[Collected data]
--

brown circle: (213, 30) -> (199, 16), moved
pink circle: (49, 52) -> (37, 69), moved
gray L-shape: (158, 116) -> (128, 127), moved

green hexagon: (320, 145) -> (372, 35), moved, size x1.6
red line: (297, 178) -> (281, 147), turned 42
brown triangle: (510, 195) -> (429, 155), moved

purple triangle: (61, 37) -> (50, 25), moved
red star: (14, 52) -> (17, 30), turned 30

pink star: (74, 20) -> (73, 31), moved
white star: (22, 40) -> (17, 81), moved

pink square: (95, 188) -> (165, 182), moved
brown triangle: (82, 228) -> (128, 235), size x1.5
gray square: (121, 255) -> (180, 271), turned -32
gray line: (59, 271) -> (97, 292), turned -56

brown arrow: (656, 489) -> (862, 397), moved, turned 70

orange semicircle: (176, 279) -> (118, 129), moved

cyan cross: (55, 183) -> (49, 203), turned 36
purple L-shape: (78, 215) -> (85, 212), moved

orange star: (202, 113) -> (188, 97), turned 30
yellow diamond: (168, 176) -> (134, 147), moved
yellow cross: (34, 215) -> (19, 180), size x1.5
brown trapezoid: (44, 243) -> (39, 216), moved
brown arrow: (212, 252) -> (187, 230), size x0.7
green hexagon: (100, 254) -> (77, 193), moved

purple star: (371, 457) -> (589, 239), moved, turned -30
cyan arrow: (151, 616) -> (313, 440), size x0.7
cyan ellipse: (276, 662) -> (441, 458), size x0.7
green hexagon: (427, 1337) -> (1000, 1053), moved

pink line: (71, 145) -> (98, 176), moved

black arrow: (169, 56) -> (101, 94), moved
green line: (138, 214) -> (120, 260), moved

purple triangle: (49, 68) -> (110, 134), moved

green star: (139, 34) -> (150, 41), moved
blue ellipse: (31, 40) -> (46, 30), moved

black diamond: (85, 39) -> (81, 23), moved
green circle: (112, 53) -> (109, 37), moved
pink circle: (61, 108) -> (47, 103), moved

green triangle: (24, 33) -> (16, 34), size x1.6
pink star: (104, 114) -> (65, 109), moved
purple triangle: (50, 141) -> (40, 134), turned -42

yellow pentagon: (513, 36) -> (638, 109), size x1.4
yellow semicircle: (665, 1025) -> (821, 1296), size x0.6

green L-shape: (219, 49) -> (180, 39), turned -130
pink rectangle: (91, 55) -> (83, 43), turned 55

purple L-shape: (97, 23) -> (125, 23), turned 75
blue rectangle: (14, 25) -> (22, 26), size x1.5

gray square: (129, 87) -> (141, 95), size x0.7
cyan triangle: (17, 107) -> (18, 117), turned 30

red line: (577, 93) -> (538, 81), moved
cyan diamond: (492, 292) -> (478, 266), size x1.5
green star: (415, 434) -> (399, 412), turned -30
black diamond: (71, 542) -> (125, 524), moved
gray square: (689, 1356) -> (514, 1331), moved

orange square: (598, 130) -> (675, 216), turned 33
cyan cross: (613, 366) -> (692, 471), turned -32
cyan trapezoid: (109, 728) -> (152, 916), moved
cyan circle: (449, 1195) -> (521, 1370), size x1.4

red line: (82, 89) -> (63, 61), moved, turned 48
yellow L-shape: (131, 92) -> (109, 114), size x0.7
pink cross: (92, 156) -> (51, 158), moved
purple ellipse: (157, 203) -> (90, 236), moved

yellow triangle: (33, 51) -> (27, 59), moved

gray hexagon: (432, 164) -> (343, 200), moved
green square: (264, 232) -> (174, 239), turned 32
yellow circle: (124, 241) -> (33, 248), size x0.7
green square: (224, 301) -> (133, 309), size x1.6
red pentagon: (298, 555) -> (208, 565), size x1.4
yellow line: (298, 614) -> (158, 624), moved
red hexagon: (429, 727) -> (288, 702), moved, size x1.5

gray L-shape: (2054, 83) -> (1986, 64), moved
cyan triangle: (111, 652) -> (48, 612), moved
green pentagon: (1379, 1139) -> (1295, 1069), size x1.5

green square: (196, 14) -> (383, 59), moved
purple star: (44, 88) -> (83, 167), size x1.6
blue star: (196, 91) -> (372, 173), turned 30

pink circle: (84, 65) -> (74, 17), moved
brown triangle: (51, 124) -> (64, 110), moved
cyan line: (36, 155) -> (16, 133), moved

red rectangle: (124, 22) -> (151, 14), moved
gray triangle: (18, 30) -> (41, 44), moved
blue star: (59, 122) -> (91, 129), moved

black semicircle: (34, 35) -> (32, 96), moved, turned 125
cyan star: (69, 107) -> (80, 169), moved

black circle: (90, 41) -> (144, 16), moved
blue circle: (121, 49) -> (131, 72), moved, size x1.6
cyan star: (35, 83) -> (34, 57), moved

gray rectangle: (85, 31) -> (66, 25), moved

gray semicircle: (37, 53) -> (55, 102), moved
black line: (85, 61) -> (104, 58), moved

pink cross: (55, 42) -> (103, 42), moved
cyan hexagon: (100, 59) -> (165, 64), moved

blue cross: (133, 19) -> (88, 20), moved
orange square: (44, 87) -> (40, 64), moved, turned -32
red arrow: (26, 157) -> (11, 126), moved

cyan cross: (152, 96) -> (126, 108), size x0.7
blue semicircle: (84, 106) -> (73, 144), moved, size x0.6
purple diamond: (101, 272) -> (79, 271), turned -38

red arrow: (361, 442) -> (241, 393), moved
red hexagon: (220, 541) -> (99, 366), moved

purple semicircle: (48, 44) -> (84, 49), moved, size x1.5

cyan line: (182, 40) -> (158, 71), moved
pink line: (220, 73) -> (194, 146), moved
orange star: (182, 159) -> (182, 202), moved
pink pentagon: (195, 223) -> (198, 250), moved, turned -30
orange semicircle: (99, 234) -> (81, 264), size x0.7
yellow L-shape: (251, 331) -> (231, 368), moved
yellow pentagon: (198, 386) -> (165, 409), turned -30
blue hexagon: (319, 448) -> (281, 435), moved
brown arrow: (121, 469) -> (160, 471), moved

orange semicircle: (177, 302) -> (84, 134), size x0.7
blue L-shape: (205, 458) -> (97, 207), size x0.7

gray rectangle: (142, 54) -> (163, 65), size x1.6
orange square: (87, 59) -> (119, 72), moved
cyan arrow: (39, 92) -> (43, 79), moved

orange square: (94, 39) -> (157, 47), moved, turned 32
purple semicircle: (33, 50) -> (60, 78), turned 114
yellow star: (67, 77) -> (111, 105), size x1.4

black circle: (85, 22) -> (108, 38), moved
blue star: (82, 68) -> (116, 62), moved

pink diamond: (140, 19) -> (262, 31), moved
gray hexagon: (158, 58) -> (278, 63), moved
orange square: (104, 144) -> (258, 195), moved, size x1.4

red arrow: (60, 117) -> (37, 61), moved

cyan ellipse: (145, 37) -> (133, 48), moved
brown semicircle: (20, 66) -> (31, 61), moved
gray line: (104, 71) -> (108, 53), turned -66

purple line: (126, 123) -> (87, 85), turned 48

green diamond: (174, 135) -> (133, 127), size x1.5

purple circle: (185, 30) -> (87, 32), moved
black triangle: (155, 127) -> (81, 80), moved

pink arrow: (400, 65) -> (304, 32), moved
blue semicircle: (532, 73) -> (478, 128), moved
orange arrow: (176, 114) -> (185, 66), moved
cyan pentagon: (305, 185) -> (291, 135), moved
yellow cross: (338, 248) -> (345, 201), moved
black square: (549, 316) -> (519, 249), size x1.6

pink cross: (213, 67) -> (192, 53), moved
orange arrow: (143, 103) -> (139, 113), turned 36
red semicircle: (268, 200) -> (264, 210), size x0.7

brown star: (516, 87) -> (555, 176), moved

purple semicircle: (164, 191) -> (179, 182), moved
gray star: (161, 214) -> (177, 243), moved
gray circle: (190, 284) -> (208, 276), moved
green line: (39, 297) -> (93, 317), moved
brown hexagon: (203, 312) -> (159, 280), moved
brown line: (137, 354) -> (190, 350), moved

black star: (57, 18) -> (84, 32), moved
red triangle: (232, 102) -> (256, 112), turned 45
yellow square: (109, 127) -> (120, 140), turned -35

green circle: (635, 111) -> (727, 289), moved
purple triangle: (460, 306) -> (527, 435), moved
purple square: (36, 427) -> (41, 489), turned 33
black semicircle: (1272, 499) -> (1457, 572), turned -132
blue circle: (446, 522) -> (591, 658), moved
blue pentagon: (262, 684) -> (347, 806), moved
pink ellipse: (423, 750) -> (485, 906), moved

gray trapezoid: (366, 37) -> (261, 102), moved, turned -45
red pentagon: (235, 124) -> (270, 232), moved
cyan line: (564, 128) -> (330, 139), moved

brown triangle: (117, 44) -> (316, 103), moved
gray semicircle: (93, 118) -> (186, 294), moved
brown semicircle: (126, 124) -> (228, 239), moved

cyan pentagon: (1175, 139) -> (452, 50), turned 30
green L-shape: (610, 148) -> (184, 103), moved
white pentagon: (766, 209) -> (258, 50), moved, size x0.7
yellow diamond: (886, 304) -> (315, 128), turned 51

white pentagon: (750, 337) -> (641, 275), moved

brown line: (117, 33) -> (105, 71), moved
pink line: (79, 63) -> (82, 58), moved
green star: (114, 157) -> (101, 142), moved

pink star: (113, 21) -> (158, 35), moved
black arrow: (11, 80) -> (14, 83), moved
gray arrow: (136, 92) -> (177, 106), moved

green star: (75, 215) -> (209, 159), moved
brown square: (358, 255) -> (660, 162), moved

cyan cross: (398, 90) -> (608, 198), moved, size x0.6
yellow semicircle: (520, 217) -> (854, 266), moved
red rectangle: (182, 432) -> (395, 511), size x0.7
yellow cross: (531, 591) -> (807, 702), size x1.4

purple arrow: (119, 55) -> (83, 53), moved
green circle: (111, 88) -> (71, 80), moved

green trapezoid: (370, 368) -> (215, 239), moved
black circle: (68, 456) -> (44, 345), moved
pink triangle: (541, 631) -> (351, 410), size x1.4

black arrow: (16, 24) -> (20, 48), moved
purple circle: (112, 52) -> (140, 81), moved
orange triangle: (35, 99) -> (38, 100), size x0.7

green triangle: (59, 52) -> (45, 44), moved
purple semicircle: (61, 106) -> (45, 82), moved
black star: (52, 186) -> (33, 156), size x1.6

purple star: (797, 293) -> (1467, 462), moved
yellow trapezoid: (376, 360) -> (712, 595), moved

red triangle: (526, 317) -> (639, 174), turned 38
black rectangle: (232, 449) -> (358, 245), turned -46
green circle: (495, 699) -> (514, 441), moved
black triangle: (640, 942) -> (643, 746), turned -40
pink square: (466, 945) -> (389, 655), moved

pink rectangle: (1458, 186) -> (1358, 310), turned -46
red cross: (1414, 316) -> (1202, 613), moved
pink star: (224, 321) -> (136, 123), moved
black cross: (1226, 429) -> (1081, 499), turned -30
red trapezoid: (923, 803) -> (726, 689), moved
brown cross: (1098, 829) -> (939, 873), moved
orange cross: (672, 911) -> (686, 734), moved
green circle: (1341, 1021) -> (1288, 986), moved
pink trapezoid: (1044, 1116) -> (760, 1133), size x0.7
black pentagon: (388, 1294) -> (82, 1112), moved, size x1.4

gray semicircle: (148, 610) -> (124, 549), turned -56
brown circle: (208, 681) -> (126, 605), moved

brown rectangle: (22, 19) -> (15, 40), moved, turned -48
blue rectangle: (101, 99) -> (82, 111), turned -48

--

Your task is to restate, word for word, only those lines above that fall between the line holding "red arrow: (26, 157) -> (11, 126), moved" and the line holding "orange arrow: (143, 103)", inclusive.

## Task result
red arrow: (26, 157) -> (11, 126), moved

cyan cross: (152, 96) -> (126, 108), size x0.7
blue semicircle: (84, 106) -> (73, 144), moved, size x0.6
purple diamond: (101, 272) -> (79, 271), turned -38

red arrow: (361, 442) -> (241, 393), moved
red hexagon: (220, 541) -> (99, 366), moved

purple semicircle: (48, 44) -> (84, 49), moved, size x1.5

cyan line: (182, 40) -> (158, 71), moved
pink line: (220, 73) -> (194, 146), moved
orange star: (182, 159) -> (182, 202), moved
pink pentagon: (195, 223) -> (198, 250), moved, turned -30
orange semicircle: (99, 234) -> (81, 264), size x0.7
yellow L-shape: (251, 331) -> (231, 368), moved
yellow pentagon: (198, 386) -> (165, 409), turned -30
blue hexagon: (319, 448) -> (281, 435), moved
brown arrow: (121, 469) -> (160, 471), moved

orange semicircle: (177, 302) -> (84, 134), size x0.7
blue L-shape: (205, 458) -> (97, 207), size x0.7

gray rectangle: (142, 54) -> (163, 65), size x1.6
orange square: (87, 59) -> (119, 72), moved
cyan arrow: (39, 92) -> (43, 79), moved

orange square: (94, 39) -> (157, 47), moved, turned 32
purple semicircle: (33, 50) -> (60, 78), turned 114
yellow star: (67, 77) -> (111, 105), size x1.4

black circle: (85, 22) -> (108, 38), moved
blue star: (82, 68) -> (116, 62), moved

pink diamond: (140, 19) -> (262, 31), moved
gray hexagon: (158, 58) -> (278, 63), moved
orange square: (104, 144) -> (258, 195), moved, size x1.4

red arrow: (60, 117) -> (37, 61), moved

cyan ellipse: (145, 37) -> (133, 48), moved
brown semicircle: (20, 66) -> (31, 61), moved
gray line: (104, 71) -> (108, 53), turned -66

purple line: (126, 123) -> (87, 85), turned 48

green diamond: (174, 135) -> (133, 127), size x1.5

purple circle: (185, 30) -> (87, 32), moved
black triangle: (155, 127) -> (81, 80), moved

pink arrow: (400, 65) -> (304, 32), moved
blue semicircle: (532, 73) -> (478, 128), moved
orange arrow: (176, 114) -> (185, 66), moved
cyan pentagon: (305, 185) -> (291, 135), moved
yellow cross: (338, 248) -> (345, 201), moved
black square: (549, 316) -> (519, 249), size x1.6

pink cross: (213, 67) -> (192, 53), moved
orange arrow: (143, 103) -> (139, 113), turned 36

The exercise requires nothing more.